*Material for the task*:
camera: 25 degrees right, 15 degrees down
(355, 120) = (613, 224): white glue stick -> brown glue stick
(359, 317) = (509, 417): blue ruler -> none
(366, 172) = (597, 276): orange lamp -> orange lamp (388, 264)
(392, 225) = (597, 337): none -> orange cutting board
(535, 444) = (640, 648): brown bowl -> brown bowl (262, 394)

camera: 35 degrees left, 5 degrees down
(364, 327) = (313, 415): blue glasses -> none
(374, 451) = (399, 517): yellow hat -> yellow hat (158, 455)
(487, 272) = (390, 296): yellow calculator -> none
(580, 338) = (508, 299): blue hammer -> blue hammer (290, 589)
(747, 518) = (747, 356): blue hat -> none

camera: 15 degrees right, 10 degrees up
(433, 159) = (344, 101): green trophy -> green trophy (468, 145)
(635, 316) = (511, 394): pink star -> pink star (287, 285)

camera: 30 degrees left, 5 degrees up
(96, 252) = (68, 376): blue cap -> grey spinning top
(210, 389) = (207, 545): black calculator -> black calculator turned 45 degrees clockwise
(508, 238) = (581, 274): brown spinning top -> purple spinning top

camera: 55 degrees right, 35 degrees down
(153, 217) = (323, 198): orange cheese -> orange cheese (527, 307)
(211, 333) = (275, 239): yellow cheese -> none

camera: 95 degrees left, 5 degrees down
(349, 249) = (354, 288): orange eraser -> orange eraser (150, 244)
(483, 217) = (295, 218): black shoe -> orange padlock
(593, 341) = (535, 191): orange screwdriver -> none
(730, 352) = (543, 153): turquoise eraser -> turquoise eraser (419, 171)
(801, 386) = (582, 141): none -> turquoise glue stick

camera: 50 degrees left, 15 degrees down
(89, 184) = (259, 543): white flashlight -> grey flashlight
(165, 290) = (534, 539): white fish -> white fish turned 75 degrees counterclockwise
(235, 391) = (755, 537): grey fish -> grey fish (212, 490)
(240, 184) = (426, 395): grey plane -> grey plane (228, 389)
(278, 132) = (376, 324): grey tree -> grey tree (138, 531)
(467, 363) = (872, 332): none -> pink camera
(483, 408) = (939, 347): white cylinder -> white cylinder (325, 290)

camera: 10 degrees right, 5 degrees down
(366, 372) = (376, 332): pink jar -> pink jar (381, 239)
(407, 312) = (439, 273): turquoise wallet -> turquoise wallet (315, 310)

*Task goal*: The lines above from the one with "camera: 35 degrees left, 5 degrees down" through the one with "(580, 338) = (508, 299): blue" are to be duplicated exactly, ends included, with nothing added.

*Response below*:
camera: 35 degrees left, 5 degrees down
(364, 327) = (313, 415): blue glasses -> none
(374, 451) = (399, 517): yellow hat -> yellow hat (158, 455)
(487, 272) = (390, 296): yellow calculator -> none
(580, 338) = (508, 299): blue hammer -> blue hammer (290, 589)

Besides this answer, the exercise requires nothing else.